> **What is expected**: Exclude the pictures and repeat all of the data exactly.
Data for this task Start Marker
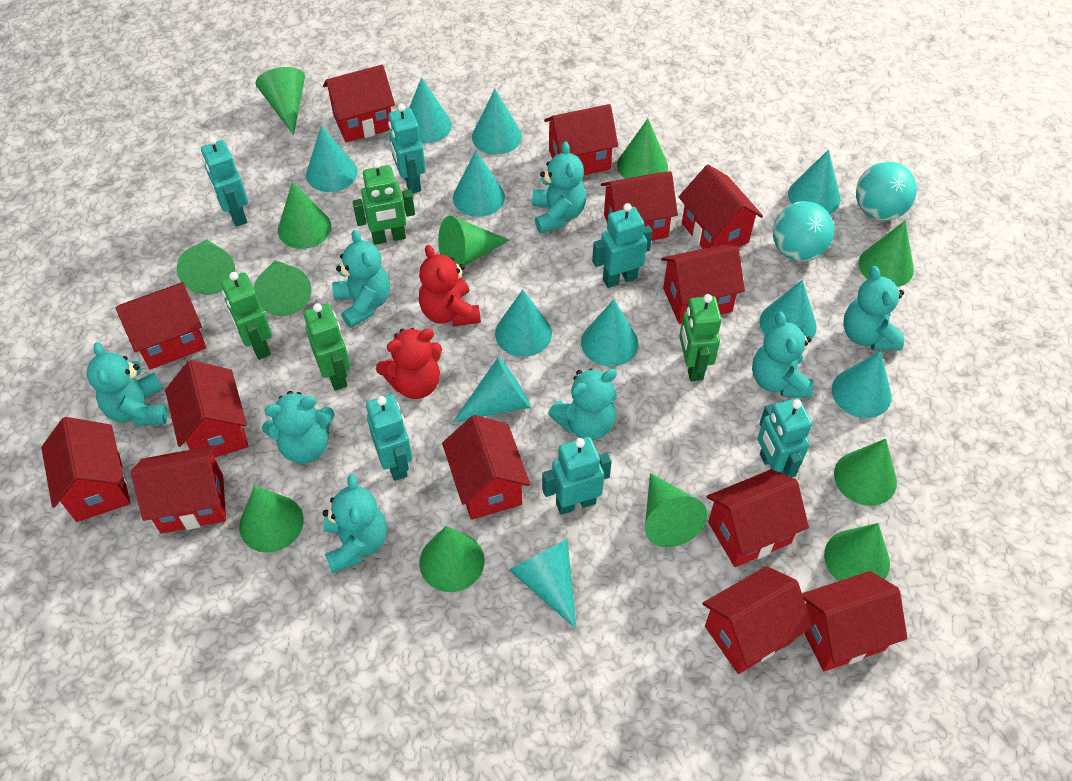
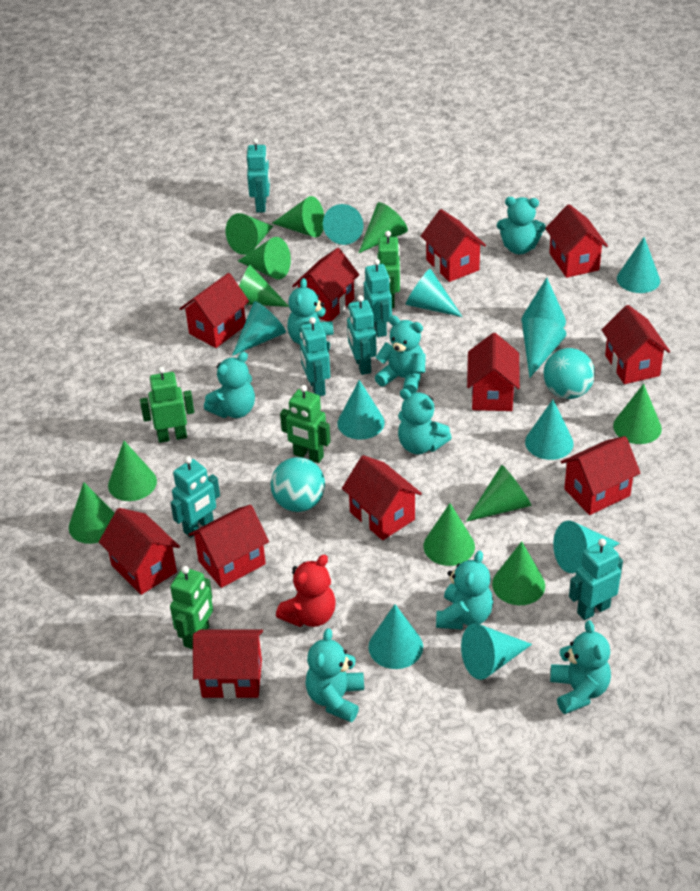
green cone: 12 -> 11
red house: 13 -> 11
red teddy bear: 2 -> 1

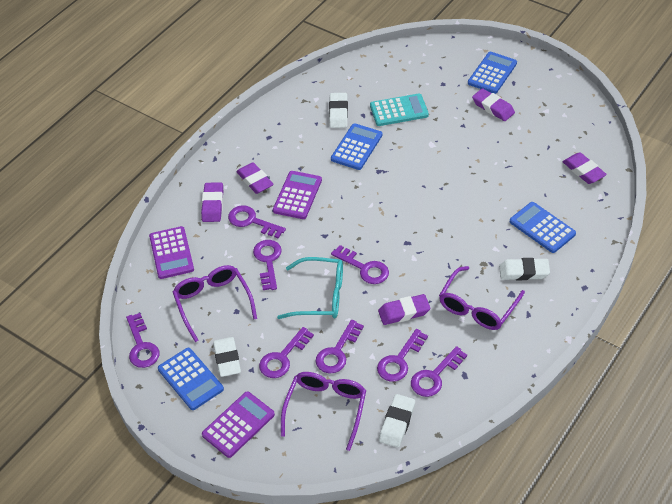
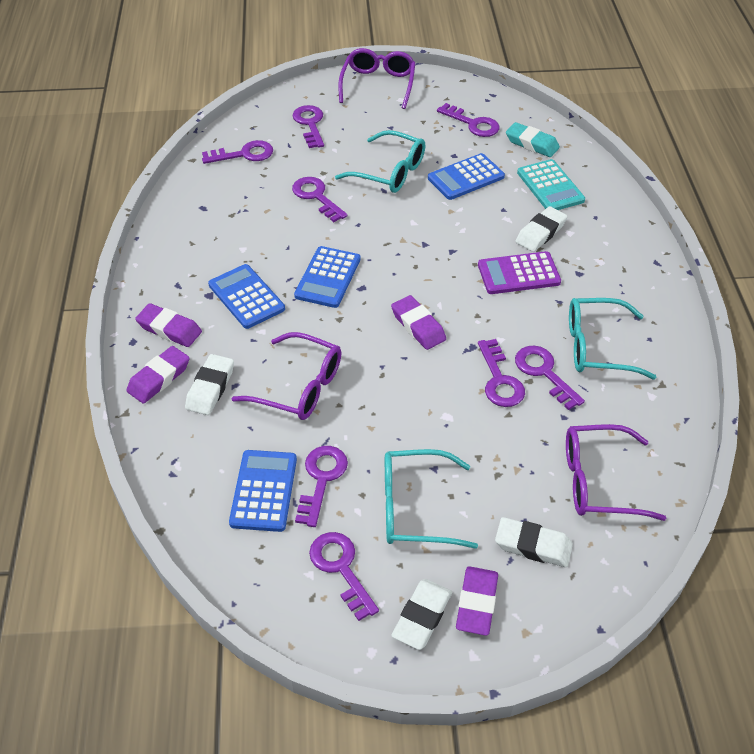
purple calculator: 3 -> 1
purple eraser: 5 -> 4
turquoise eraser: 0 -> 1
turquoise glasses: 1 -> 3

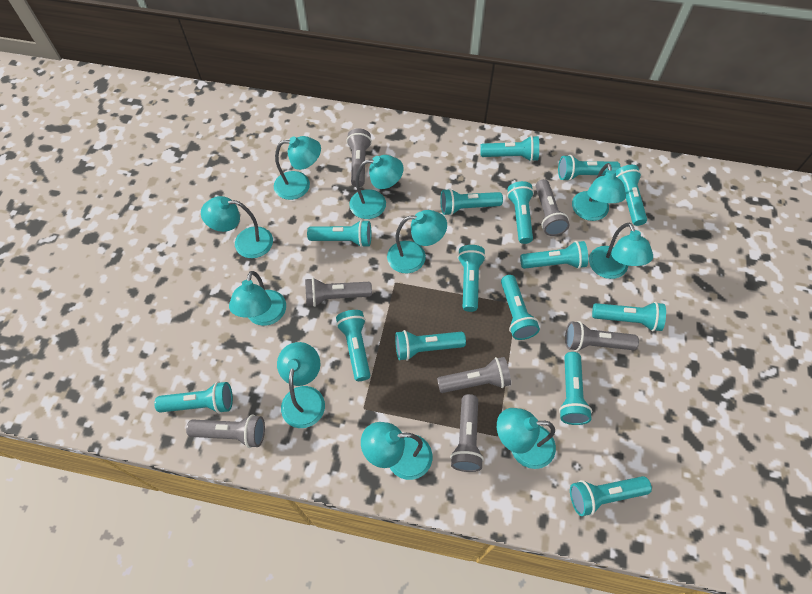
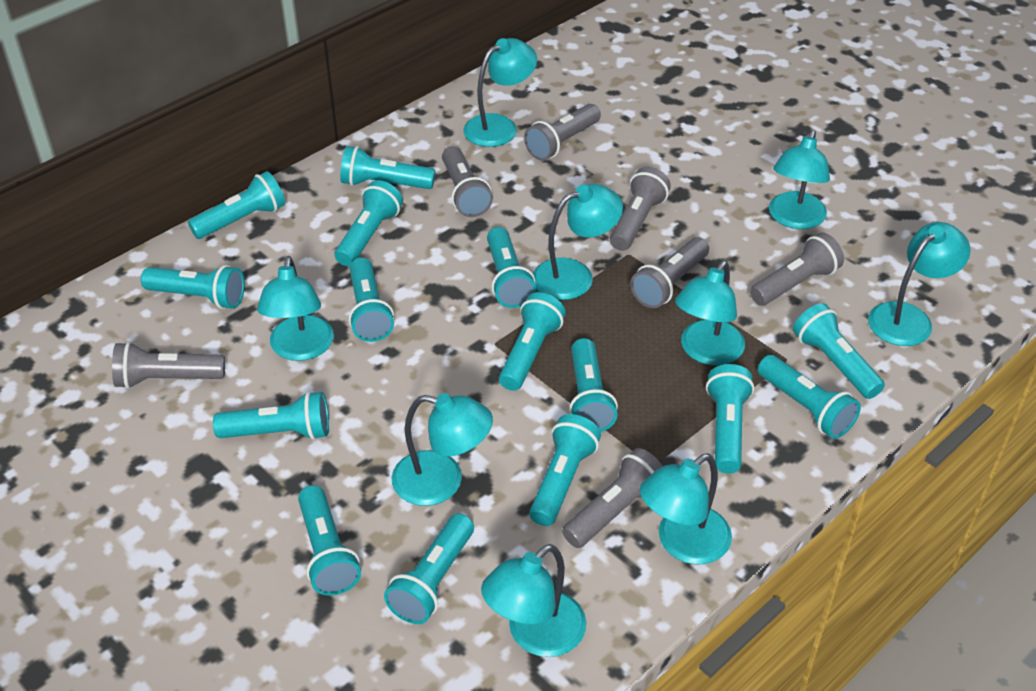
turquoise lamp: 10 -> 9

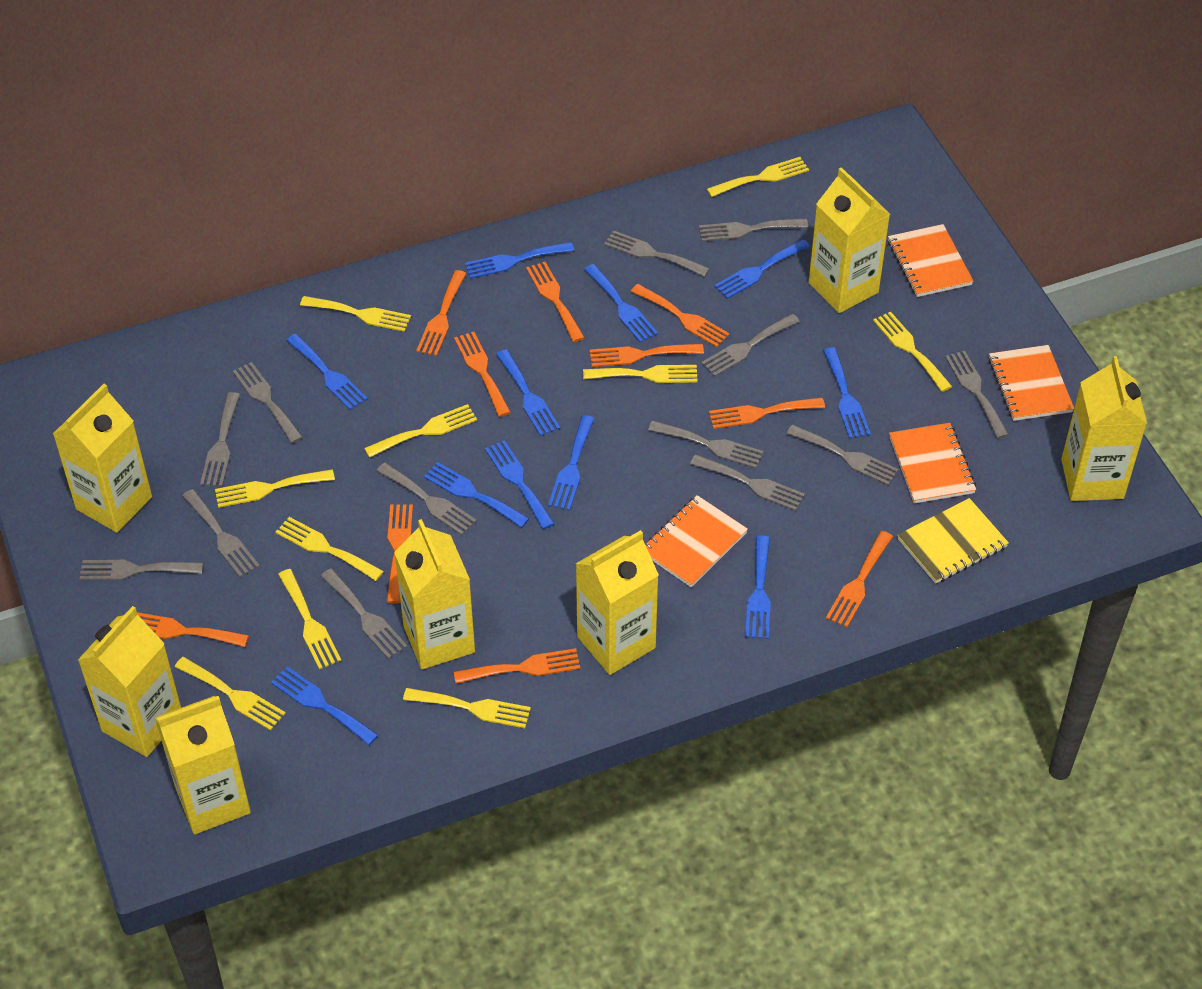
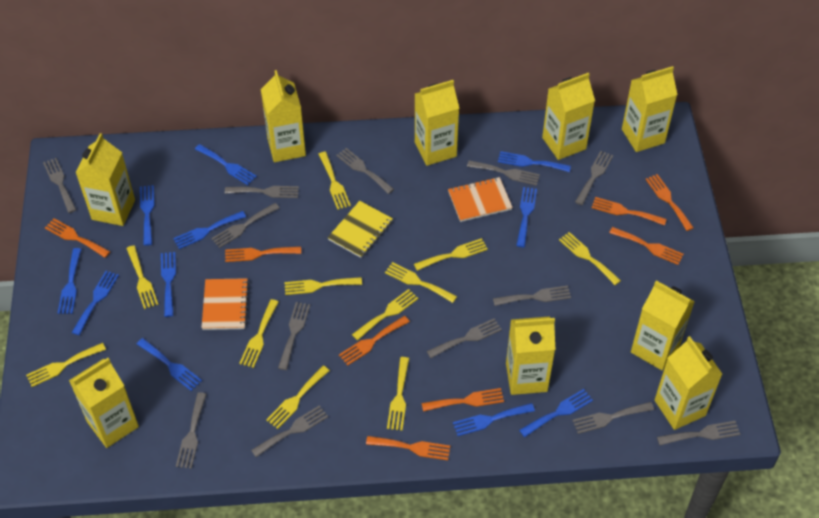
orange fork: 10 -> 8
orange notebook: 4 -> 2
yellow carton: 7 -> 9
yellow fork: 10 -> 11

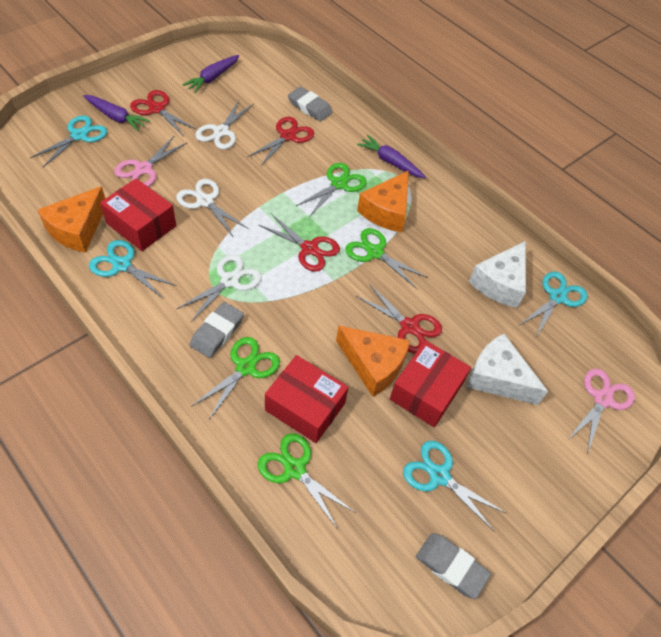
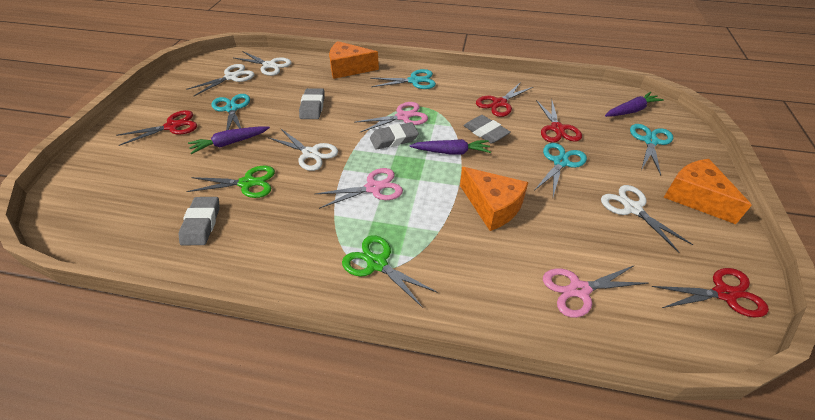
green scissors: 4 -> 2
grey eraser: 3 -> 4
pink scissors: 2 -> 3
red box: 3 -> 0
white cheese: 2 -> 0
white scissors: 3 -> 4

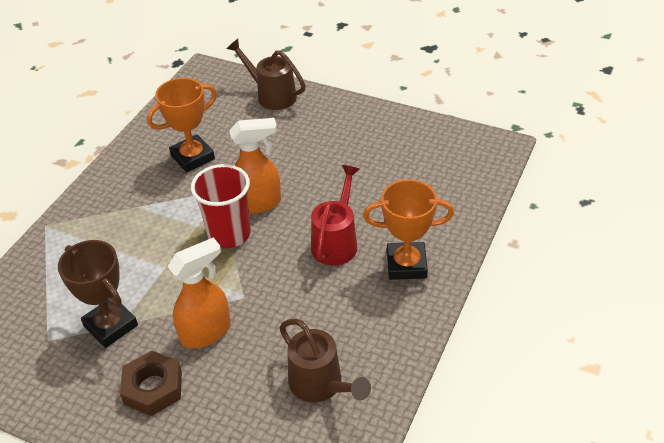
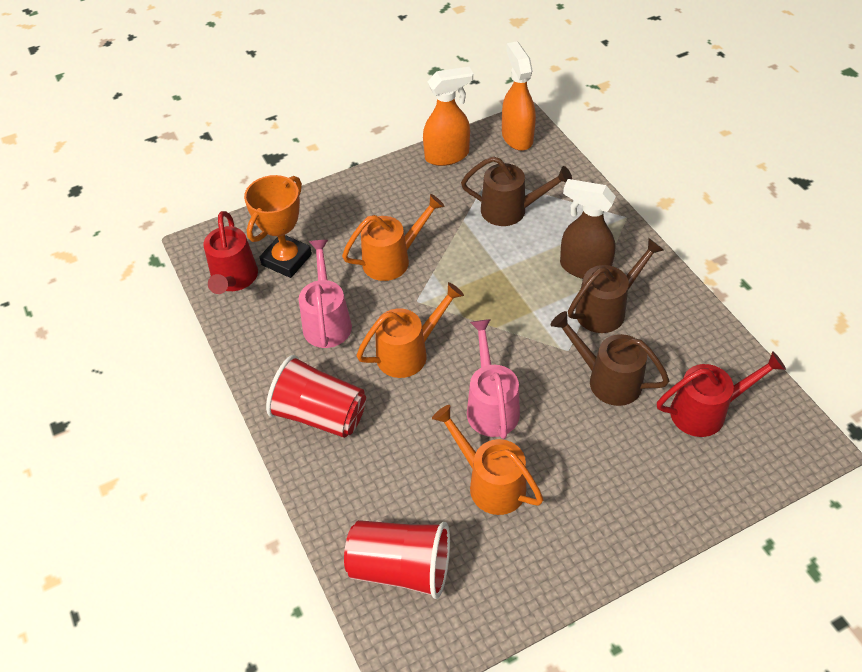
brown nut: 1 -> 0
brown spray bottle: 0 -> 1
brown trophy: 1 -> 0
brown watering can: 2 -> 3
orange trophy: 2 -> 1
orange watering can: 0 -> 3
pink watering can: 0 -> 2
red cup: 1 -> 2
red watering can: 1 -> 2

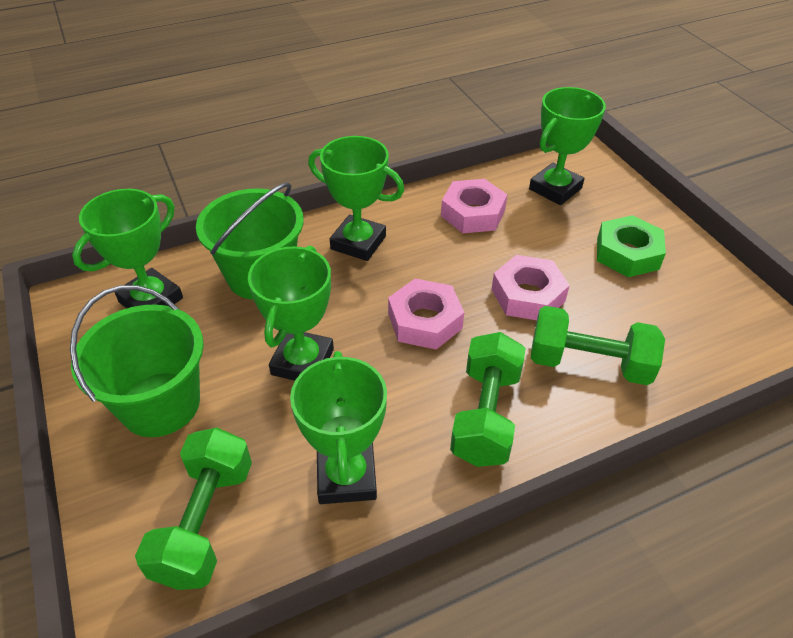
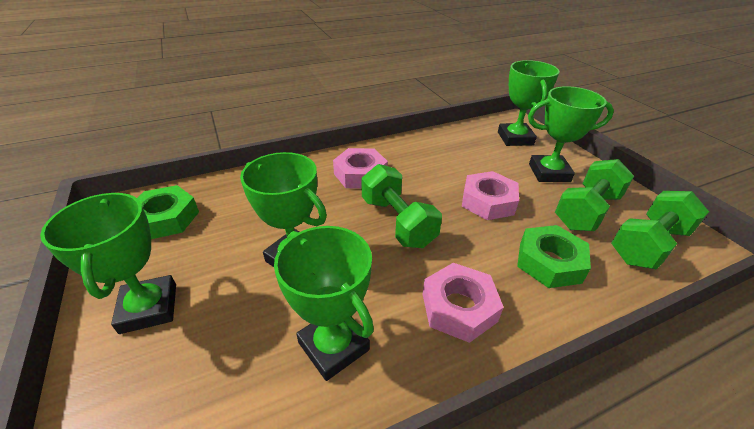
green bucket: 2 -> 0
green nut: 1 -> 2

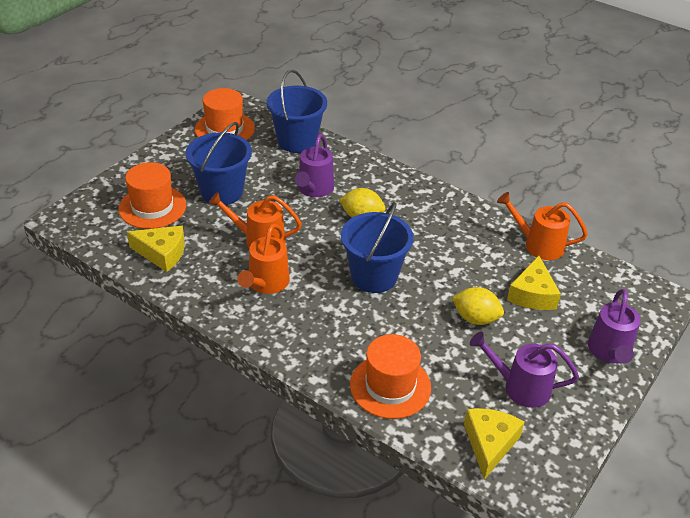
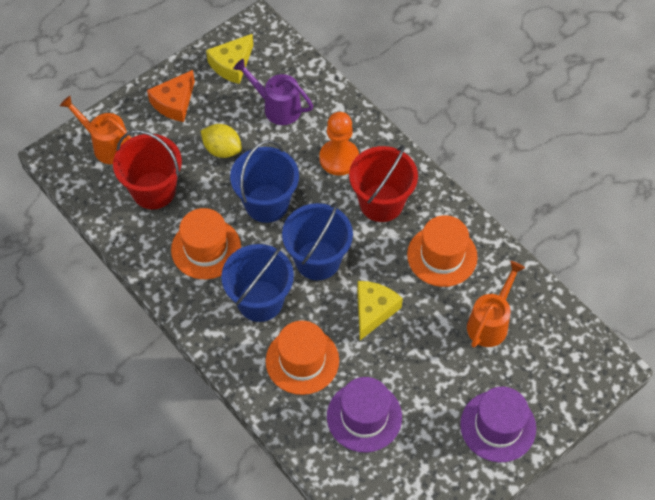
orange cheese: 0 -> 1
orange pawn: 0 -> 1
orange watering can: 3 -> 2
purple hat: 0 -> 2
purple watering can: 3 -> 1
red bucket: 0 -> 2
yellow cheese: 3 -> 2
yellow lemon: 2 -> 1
Data for this task End Marker
> **Answer below**:
green cone: 12 -> 11
red house: 13 -> 11
red teddy bear: 2 -> 1

purple calculator: 3 -> 1
purple eraser: 5 -> 4
turquoise eraser: 0 -> 1
turquoise glasses: 1 -> 3

turquoise lamp: 10 -> 9

orange fork: 10 -> 8
orange notebook: 4 -> 2
yellow carton: 7 -> 9
yellow fork: 10 -> 11

green scissors: 4 -> 2
grey eraser: 3 -> 4
pink scissors: 2 -> 3
red box: 3 -> 0
white cheese: 2 -> 0
white scissors: 3 -> 4

brown nut: 1 -> 0
brown spray bottle: 0 -> 1
brown trophy: 1 -> 0
brown watering can: 2 -> 3
orange trophy: 2 -> 1
orange watering can: 0 -> 3
pink watering can: 0 -> 2
red cup: 1 -> 2
red watering can: 1 -> 2

green bucket: 2 -> 0
green nut: 1 -> 2

orange cheese: 0 -> 1
orange pawn: 0 -> 1
orange watering can: 3 -> 2
purple hat: 0 -> 2
purple watering can: 3 -> 1
red bucket: 0 -> 2
yellow cheese: 3 -> 2
yellow lemon: 2 -> 1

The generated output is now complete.